For this exercise, retype all the data exactly and exclude every image.

** Extracted records follows **

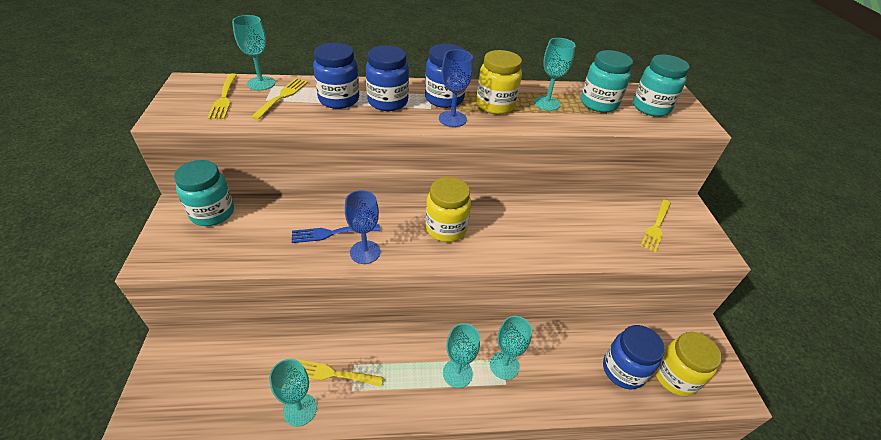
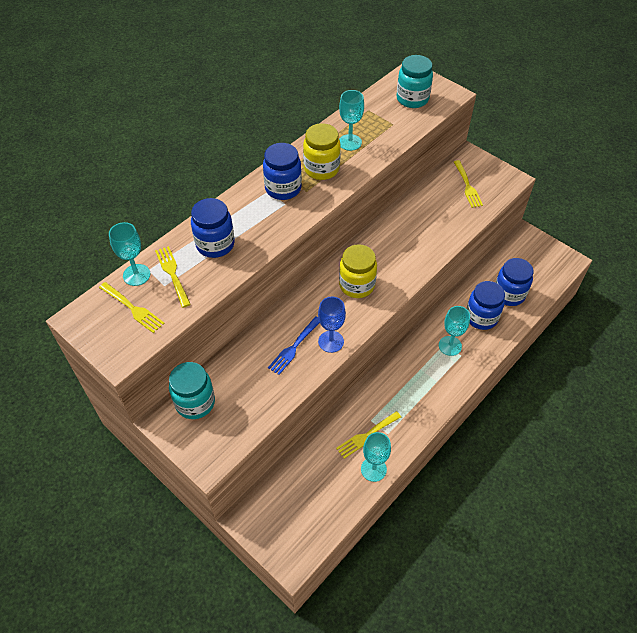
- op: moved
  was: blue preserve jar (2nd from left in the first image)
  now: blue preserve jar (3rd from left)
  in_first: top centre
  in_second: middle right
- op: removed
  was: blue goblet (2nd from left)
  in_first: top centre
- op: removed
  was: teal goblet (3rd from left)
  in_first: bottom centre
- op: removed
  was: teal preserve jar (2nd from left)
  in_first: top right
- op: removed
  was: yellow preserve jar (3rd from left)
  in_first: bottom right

** End of Extracted records **

= The answer =
- op: moved
  was: blue preserve jar (2nd from left in the first image)
  now: blue preserve jar (3rd from left)
  in_first: top centre
  in_second: middle right
- op: removed
  was: blue goblet (2nd from left)
  in_first: top centre
- op: removed
  was: teal goblet (3rd from left)
  in_first: bottom centre
- op: removed
  was: teal preserve jar (2nd from left)
  in_first: top right
- op: removed
  was: yellow preserve jar (3rd from left)
  in_first: bottom right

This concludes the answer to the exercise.